Pointing records for text and elements:
#####
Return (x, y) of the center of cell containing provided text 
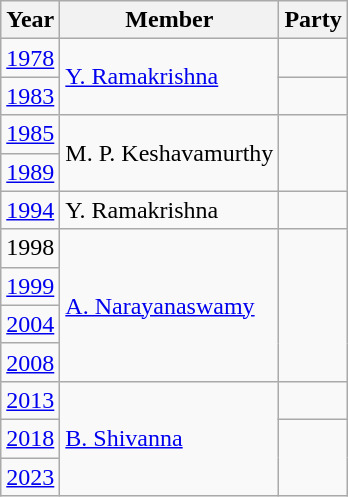
A. Narayanaswamy (170, 305)
Year (30, 20)
Member (170, 20)
1985 (30, 134)
1994 (30, 210)
2018 (30, 438)
B. Shivanna (170, 438)
2023 (30, 477)
Party (313, 20)
1989 (30, 172)
2013 (30, 400)
2008 (30, 362)
1999 (30, 286)
2004 (30, 324)
1983 (30, 96)
1998 (30, 248)
M. P. Keshavamurthy (170, 153)
1978 (30, 58)
Output the [x, y] coordinate of the center of the cell containing the given text.  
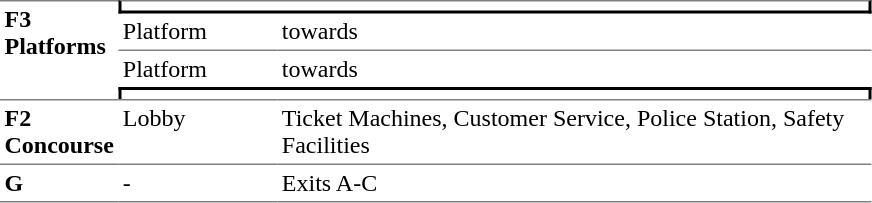
F3Platforms [59, 50]
Ticket Machines, Customer Service, Police Station, Safety Facilities [574, 132]
G [59, 184]
Exits A-C [574, 184]
- [198, 184]
F2Concourse [59, 132]
Lobby [198, 132]
Capture the cell that displays the provided text and extract its [x, y] central coordinate. 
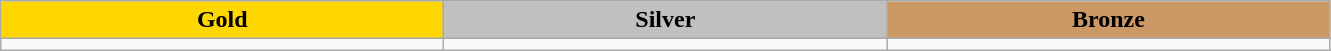
Bronze [1108, 20]
Gold [222, 20]
Silver [666, 20]
Scan for the cell matching the given text and deliver its [X, Y] coordinate at center. 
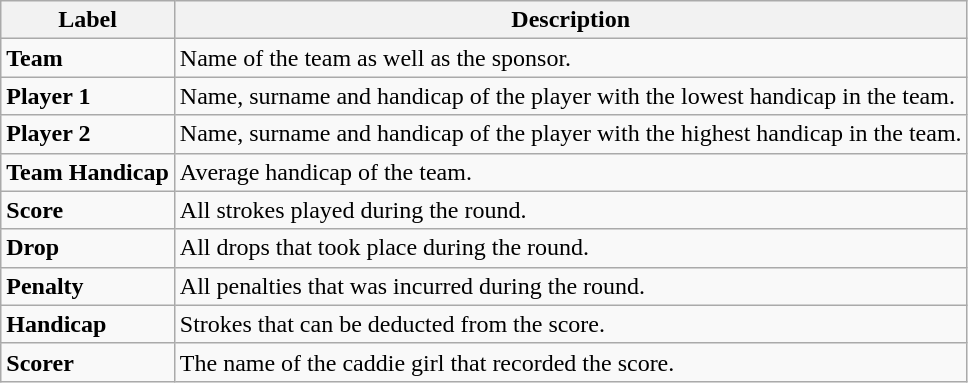
Average handicap of the team. [570, 172]
Scorer [88, 362]
Name of the team as well as the sponsor. [570, 58]
The name of the caddie girl that recorded the score. [570, 362]
Drop [88, 248]
Label [88, 20]
Name, surname and handicap of the player with the highest handicap in the team. [570, 134]
All penalties that was incurred during the round. [570, 286]
Description [570, 20]
Score [88, 210]
All strokes played during the round. [570, 210]
Strokes that can be deducted from the score. [570, 324]
Penalty [88, 286]
Handicap [88, 324]
Team [88, 58]
Player 1 [88, 96]
All drops that took place during the round. [570, 248]
Player 2 [88, 134]
Name, surname and handicap of the player with the lowest handicap in the team. [570, 96]
Team Handicap [88, 172]
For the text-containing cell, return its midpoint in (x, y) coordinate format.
#####
Rewrite the listing with every "cell" switched to "box" and all else unchanged. Leave out the pictures.

__SOLUTION FOR THIS PROBLEM__.
Return (x, y) of the center of box containing provided text 
A. Narayanaswamy (170, 305)
Year (30, 20)
Member (170, 20)
1985 (30, 134)
1994 (30, 210)
2018 (30, 438)
B. Shivanna (170, 438)
2023 (30, 477)
Party (313, 20)
1989 (30, 172)
2013 (30, 400)
2008 (30, 362)
1999 (30, 286)
2004 (30, 324)
1983 (30, 96)
1998 (30, 248)
M. P. Keshavamurthy (170, 153)
1978 (30, 58)
Output the [x, y] coordinate of the center of the box containing the given text.  
F3Platforms [59, 50]
Ticket Machines, Customer Service, Police Station, Safety Facilities [574, 132]
G [59, 184]
Exits A-C [574, 184]
- [198, 184]
F2Concourse [59, 132]
Lobby [198, 132]
Capture the box that displays the provided text and extract its [x, y] central coordinate. 
Bronze [1108, 20]
Gold [222, 20]
Silver [666, 20]
Scan for the box matching the given text and deliver its [X, Y] coordinate at center. 
Average handicap of the team. [570, 172]
Scorer [88, 362]
Name of the team as well as the sponsor. [570, 58]
The name of the caddie girl that recorded the score. [570, 362]
Drop [88, 248]
Label [88, 20]
Name, surname and handicap of the player with the highest handicap in the team. [570, 134]
All penalties that was incurred during the round. [570, 286]
Description [570, 20]
Score [88, 210]
All strokes played during the round. [570, 210]
Strokes that can be deducted from the score. [570, 324]
Penalty [88, 286]
Handicap [88, 324]
Team [88, 58]
Player 1 [88, 96]
All drops that took place during the round. [570, 248]
Player 2 [88, 134]
Name, surname and handicap of the player with the lowest handicap in the team. [570, 96]
Team Handicap [88, 172]
For the text-containing box, return its midpoint in (x, y) coordinate format.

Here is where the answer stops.